Problem to work on
Print out the data precisely as it appears here, with no pictures.

Data below
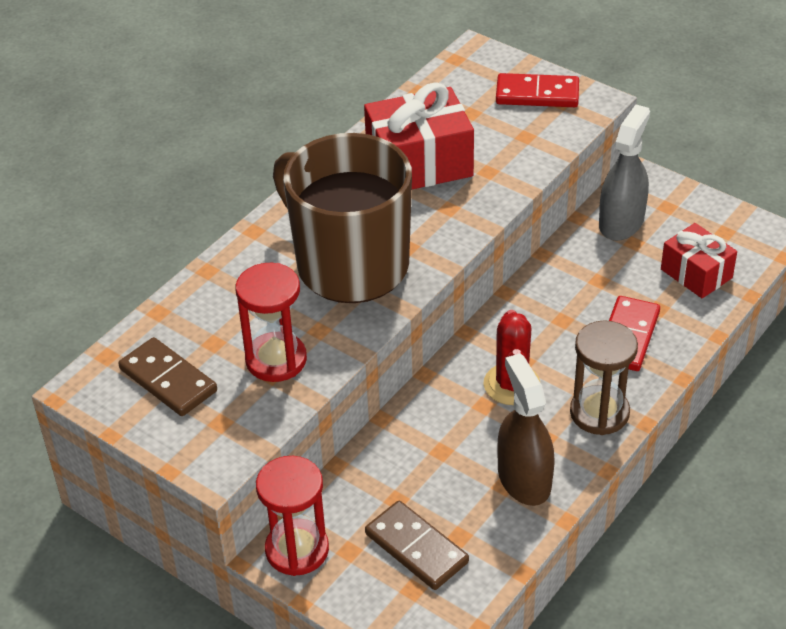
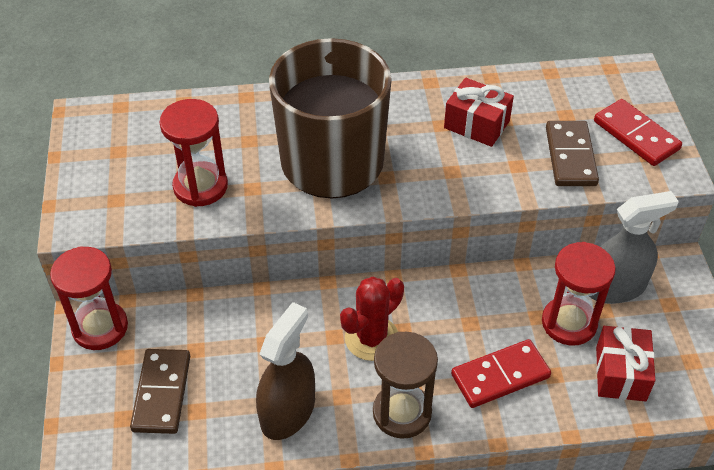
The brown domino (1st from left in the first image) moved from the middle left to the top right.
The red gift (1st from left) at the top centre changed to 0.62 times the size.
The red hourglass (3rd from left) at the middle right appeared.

Reply
The brown domino (1st from left in the first image) moved from the middle left to the top right.
The red gift (1st from left) at the top centre changed to 0.62 times the size.
The red hourglass (3rd from left) at the middle right appeared.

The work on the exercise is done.